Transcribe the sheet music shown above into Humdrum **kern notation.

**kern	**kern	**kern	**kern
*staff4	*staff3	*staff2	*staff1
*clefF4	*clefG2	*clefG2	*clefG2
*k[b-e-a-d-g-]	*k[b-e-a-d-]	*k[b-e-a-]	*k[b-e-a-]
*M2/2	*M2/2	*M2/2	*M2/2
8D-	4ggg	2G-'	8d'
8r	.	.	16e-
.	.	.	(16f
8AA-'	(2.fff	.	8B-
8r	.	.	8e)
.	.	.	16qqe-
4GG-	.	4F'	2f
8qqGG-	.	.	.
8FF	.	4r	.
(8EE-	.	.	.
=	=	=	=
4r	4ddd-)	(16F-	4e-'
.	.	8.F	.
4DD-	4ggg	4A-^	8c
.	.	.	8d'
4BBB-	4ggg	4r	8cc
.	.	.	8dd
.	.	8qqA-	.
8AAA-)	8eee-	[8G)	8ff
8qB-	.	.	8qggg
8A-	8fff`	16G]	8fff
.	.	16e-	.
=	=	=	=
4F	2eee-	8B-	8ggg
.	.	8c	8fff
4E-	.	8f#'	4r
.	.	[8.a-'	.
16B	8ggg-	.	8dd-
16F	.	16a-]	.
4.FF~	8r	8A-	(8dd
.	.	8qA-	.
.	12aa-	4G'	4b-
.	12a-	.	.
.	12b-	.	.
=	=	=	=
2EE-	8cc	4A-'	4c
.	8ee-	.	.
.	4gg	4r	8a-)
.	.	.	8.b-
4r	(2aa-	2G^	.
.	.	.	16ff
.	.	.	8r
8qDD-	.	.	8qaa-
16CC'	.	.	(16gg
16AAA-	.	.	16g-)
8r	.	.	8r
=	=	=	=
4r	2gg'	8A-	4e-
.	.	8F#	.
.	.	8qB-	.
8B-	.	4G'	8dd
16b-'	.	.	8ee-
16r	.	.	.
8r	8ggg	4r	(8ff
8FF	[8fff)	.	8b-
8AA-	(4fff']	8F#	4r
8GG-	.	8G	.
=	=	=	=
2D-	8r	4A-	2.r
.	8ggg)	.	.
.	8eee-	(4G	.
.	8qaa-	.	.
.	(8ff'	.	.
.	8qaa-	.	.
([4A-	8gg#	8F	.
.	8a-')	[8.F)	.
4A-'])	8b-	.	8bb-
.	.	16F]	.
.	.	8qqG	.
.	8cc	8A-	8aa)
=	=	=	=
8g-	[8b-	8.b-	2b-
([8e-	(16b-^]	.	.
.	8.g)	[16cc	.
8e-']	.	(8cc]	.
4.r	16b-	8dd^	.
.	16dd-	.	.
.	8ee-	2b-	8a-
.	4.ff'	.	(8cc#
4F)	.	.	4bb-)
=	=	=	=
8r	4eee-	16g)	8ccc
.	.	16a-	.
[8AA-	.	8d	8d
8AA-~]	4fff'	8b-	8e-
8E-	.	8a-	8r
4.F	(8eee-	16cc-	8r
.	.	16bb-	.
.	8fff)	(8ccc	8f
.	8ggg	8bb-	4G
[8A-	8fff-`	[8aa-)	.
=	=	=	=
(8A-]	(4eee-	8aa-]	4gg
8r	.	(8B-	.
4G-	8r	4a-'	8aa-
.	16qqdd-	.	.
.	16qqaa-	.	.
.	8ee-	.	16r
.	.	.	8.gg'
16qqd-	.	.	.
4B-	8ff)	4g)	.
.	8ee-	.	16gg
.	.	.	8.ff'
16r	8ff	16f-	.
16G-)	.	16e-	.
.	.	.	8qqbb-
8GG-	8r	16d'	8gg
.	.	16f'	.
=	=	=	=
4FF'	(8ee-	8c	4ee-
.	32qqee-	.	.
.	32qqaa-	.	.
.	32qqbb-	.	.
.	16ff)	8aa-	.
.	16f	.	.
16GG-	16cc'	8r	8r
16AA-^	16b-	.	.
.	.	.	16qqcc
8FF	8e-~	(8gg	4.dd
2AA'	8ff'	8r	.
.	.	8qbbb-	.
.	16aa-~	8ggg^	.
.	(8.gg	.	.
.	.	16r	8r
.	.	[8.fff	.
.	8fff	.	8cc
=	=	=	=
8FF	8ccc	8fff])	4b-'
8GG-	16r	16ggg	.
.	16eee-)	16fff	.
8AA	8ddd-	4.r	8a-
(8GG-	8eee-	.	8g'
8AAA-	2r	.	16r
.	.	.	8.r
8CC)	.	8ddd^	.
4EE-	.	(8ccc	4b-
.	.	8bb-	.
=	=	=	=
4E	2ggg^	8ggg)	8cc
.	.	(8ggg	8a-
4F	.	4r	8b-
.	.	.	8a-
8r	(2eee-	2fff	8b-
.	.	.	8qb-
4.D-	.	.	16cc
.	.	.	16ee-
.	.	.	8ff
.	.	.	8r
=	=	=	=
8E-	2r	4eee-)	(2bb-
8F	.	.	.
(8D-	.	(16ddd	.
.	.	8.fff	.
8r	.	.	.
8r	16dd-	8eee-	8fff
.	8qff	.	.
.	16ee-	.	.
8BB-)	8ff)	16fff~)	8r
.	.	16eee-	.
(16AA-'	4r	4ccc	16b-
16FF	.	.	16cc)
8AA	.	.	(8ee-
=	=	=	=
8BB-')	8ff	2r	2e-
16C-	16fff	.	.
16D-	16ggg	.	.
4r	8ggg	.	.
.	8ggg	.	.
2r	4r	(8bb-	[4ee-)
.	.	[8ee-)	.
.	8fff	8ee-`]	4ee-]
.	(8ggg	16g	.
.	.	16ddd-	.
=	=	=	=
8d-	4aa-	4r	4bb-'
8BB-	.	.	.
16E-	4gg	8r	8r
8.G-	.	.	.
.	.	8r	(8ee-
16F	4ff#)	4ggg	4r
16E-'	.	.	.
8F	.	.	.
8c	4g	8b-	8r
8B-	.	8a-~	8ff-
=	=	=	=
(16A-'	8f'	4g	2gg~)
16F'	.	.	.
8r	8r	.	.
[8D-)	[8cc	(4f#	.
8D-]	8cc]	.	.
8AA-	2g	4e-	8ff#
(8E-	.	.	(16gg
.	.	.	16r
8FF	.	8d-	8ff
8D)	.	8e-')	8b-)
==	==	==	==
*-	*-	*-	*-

^^^^

Your goal =
Locate every row above that contains the string "kern" and copy each of those rows in full.

Correct output =
Transcribe the sheet music shown above into Humdrum **kern notation.
**kern	**kern	**kern	**kern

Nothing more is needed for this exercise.